◆ Description of the task
The listing below holds a line with "étoile [vert] <192, 400>" and a later line with "étoile [violet] <471, 612>". Write out those two lines and every line between them, exactly, and nothing else.

◆ Dataset content
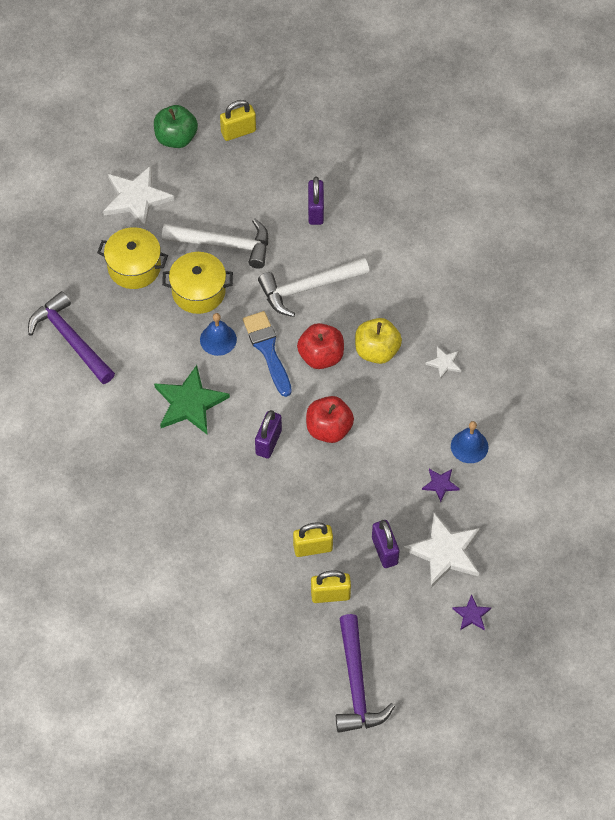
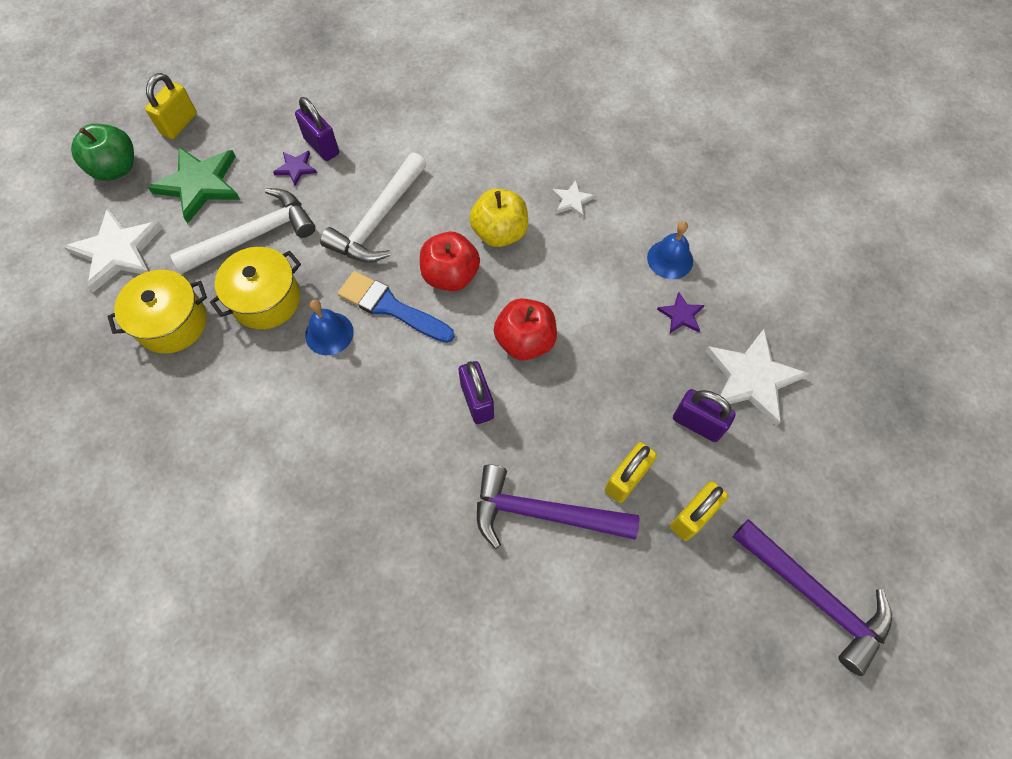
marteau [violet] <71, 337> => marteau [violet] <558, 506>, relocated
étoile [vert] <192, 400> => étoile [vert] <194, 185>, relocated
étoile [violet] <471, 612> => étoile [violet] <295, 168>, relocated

* * *

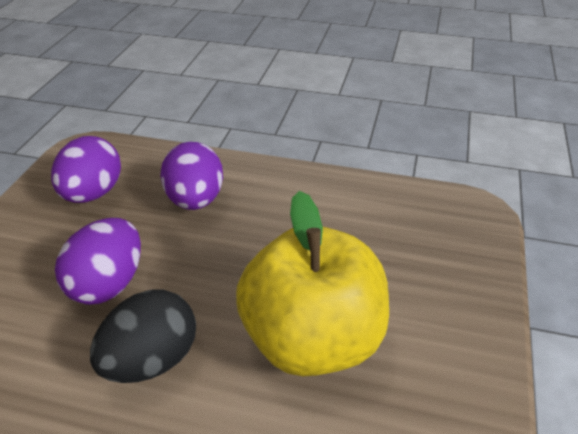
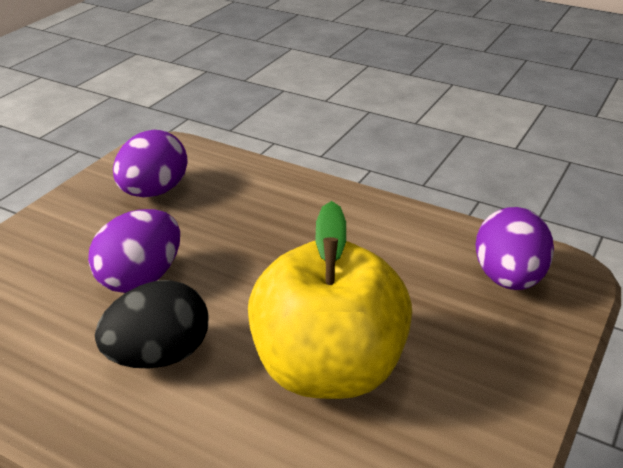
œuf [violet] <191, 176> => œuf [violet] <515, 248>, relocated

◆ Solution to the problem
étoile [vert] <192, 400> => étoile [vert] <194, 185>, relocated
étoile [violet] <471, 612> => étoile [violet] <295, 168>, relocated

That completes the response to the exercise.